**STATED EXERCISE:**
Reproduce the following lines word for word, omitting the pictures from your answer.
Start PROVIDED DATA
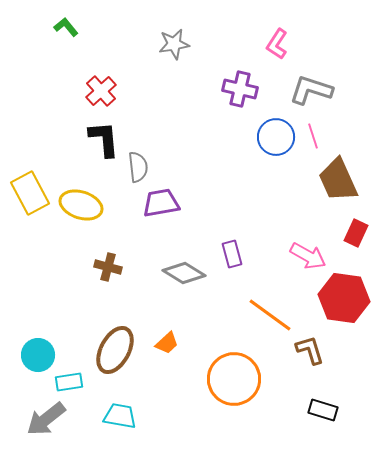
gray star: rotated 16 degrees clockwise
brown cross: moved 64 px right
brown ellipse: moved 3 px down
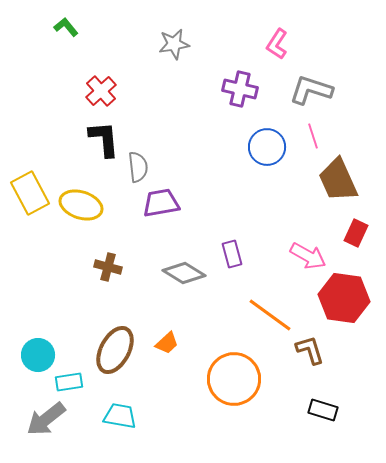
blue circle: moved 9 px left, 10 px down
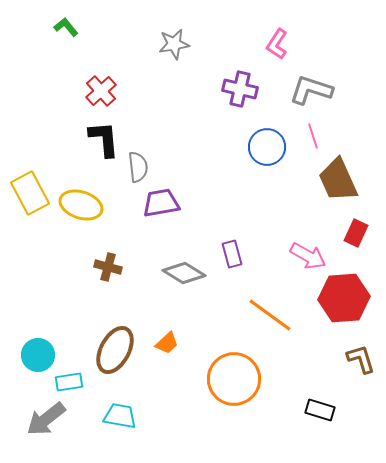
red hexagon: rotated 12 degrees counterclockwise
brown L-shape: moved 51 px right, 9 px down
black rectangle: moved 3 px left
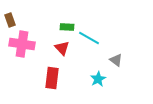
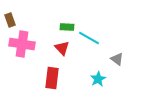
gray triangle: moved 1 px right, 1 px up
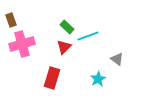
brown rectangle: moved 1 px right
green rectangle: rotated 40 degrees clockwise
cyan line: moved 1 px left, 2 px up; rotated 50 degrees counterclockwise
pink cross: rotated 25 degrees counterclockwise
red triangle: moved 2 px right, 1 px up; rotated 28 degrees clockwise
red rectangle: rotated 10 degrees clockwise
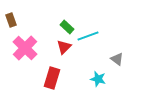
pink cross: moved 3 px right, 4 px down; rotated 30 degrees counterclockwise
cyan star: rotated 28 degrees counterclockwise
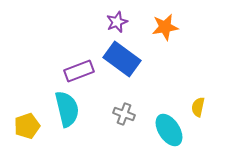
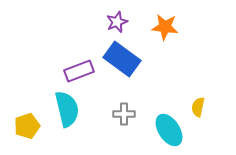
orange star: rotated 16 degrees clockwise
gray cross: rotated 20 degrees counterclockwise
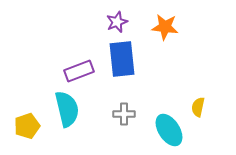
blue rectangle: rotated 48 degrees clockwise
End PROVIDED DATA
**SOLUTION TO THIS EXERCISE:**
gray star: rotated 16 degrees clockwise
brown cross: moved 64 px right
brown ellipse: moved 3 px down
blue circle: moved 9 px left, 10 px down
red hexagon: rotated 12 degrees counterclockwise
brown L-shape: moved 51 px right, 9 px down
black rectangle: moved 3 px left
gray triangle: moved 1 px right, 1 px up
brown rectangle: moved 1 px right
green rectangle: rotated 40 degrees clockwise
cyan line: moved 1 px left, 2 px up; rotated 50 degrees counterclockwise
pink cross: rotated 25 degrees counterclockwise
red triangle: moved 2 px right, 1 px up; rotated 28 degrees clockwise
red rectangle: rotated 10 degrees clockwise
pink cross: moved 3 px right, 4 px down; rotated 30 degrees counterclockwise
cyan star: rotated 28 degrees counterclockwise
orange star: rotated 16 degrees clockwise
gray cross: rotated 20 degrees counterclockwise
blue rectangle: rotated 48 degrees clockwise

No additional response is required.